> Edit tracking data
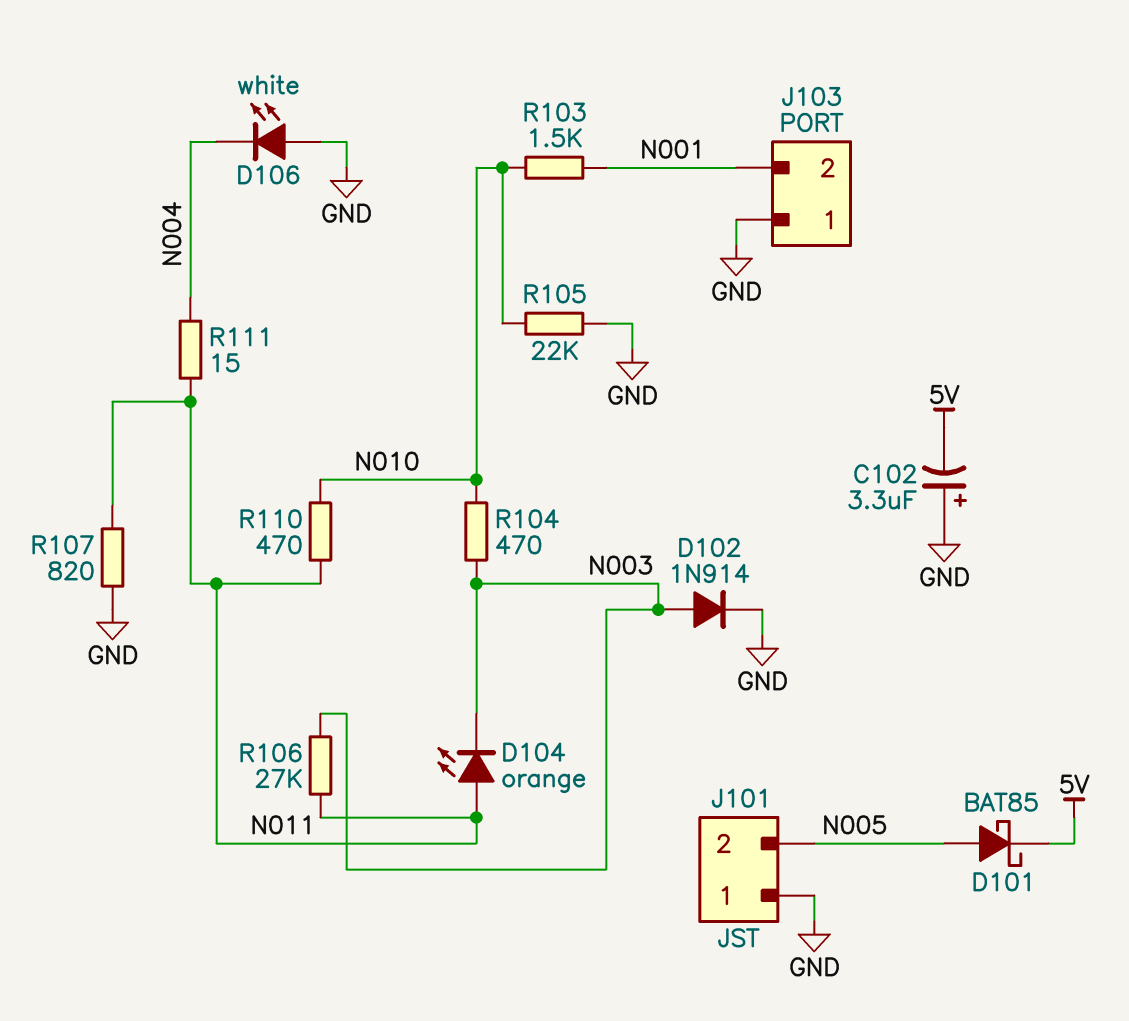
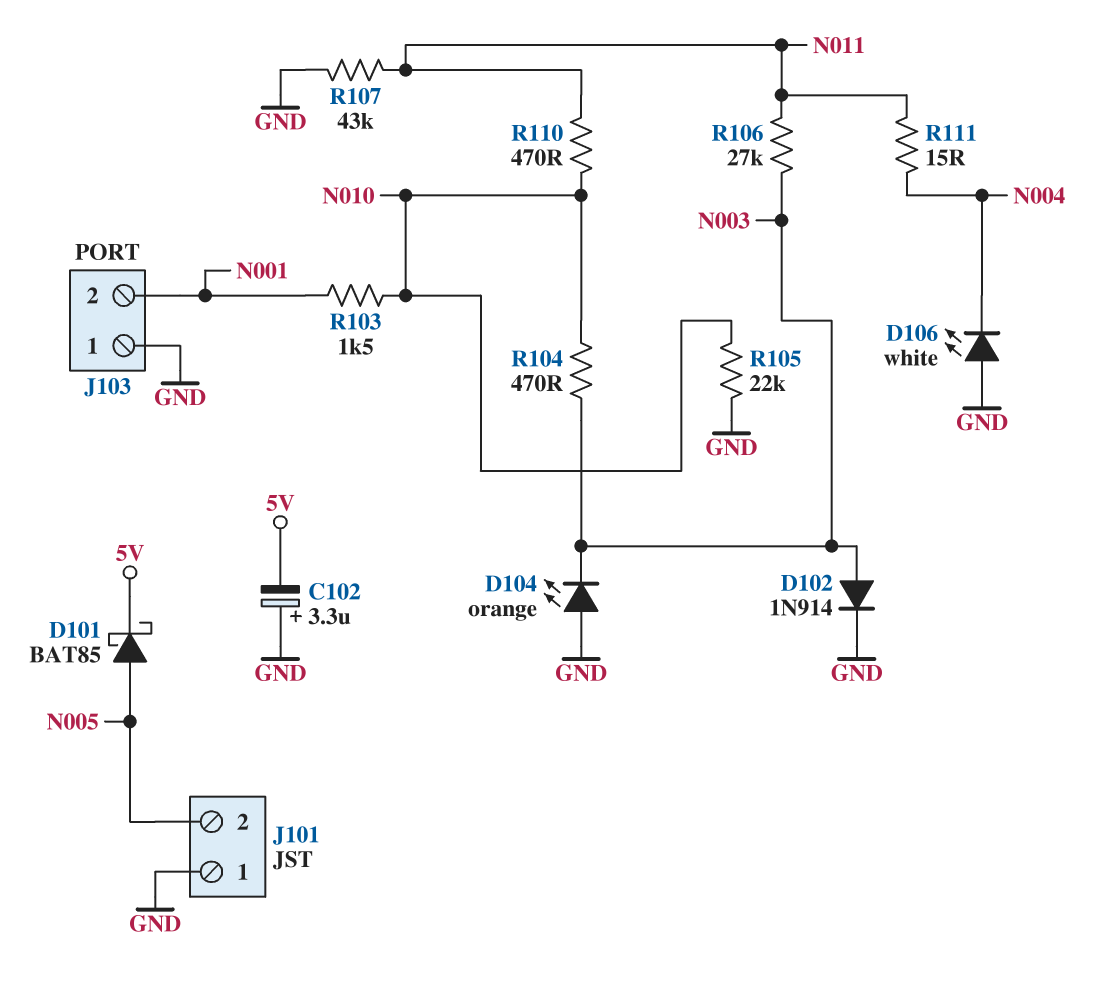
D104: LED orange (A N011, K N003) -> LED orange (A GND, K N003)
R107: 820 (GND, N011) -> 43k (GND, N011)

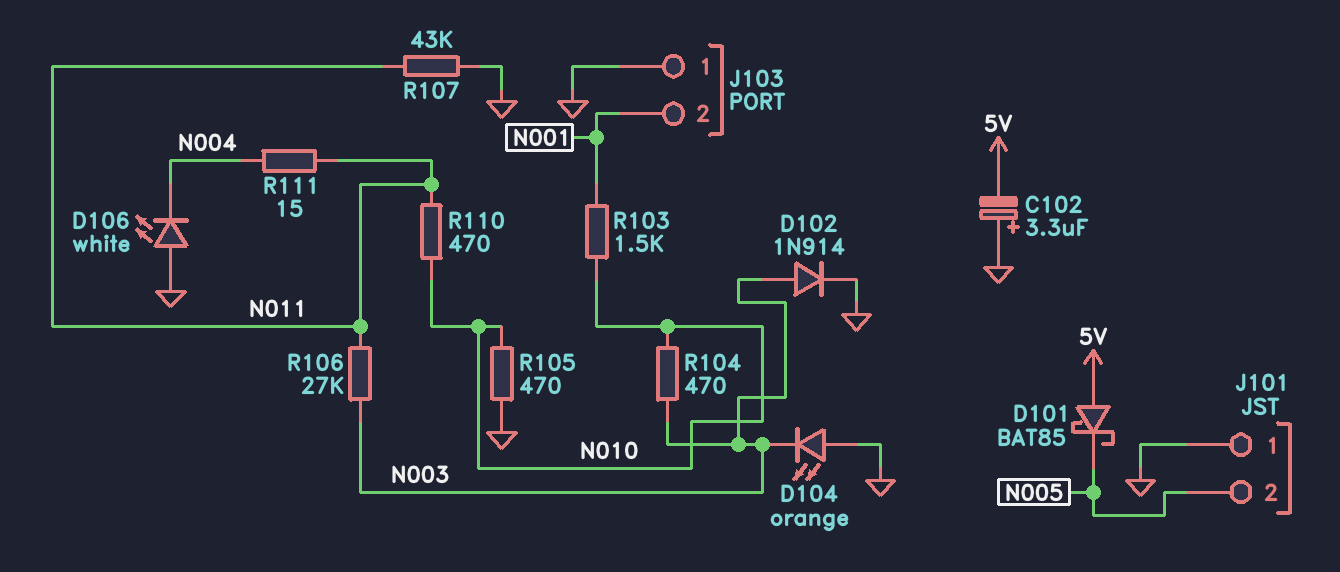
D101: schottky BAT85 (A N005, K 5V) -> schottky BAT85 (A 5V, K N005)
R105: 22k (GND, N010) -> 470 (GND, N010)

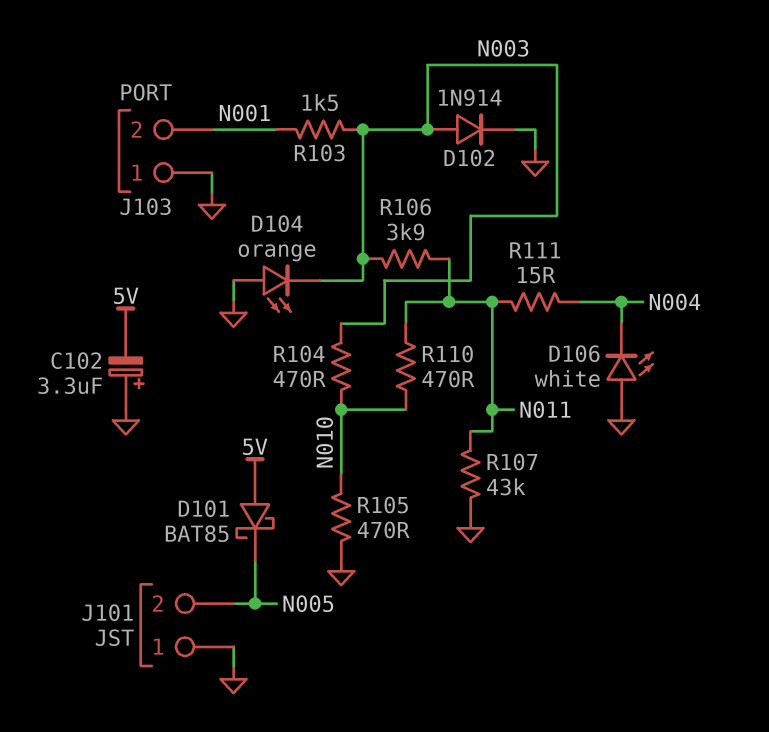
R103: 1.5k (N001, N010) -> 1.5k (N001, N003)
R106: 27k (N003, N011) -> 3.9k (N003, N011)

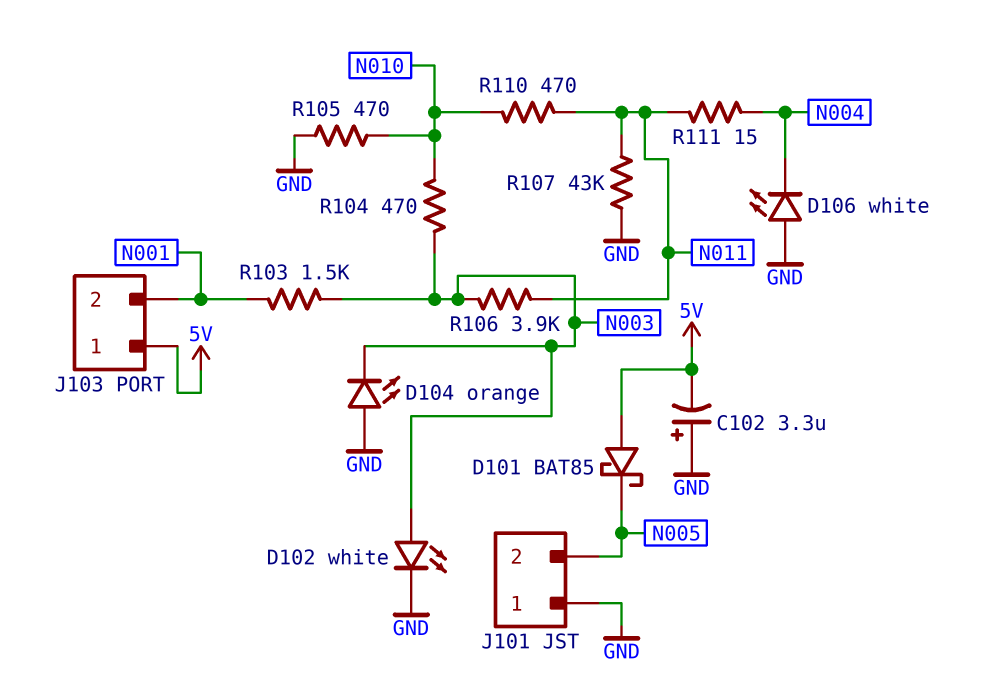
D102: diode 1N914 (A N003, K GND) -> LED white (A N003, K GND)
J103 pin 1: GND -> 5V

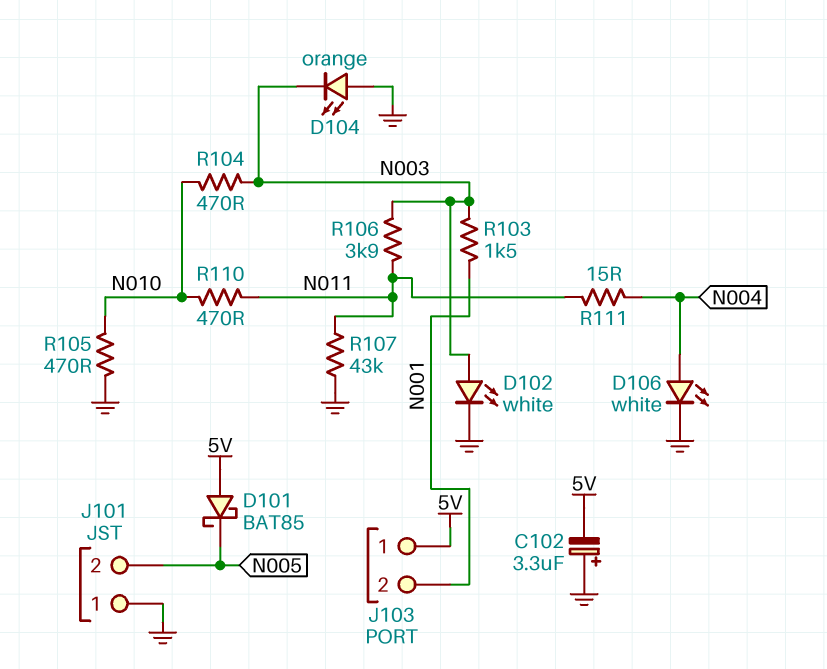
D106: LED white (A GND, K N004) -> LED white (A N004, K GND)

> The task
Give the data above again, exactly and completely. No pictures go in.

> Output for this exercise
D104: LED orange (A N011, K N003) -> LED orange (A GND, K N003)
R107: 820 (GND, N011) -> 43k (GND, N011)

D101: schottky BAT85 (A N005, K 5V) -> schottky BAT85 (A 5V, K N005)
R105: 22k (GND, N010) -> 470 (GND, N010)

R103: 1.5k (N001, N010) -> 1.5k (N001, N003)
R106: 27k (N003, N011) -> 3.9k (N003, N011)

D102: diode 1N914 (A N003, K GND) -> LED white (A N003, K GND)
J103 pin 1: GND -> 5V

D106: LED white (A GND, K N004) -> LED white (A N004, K GND)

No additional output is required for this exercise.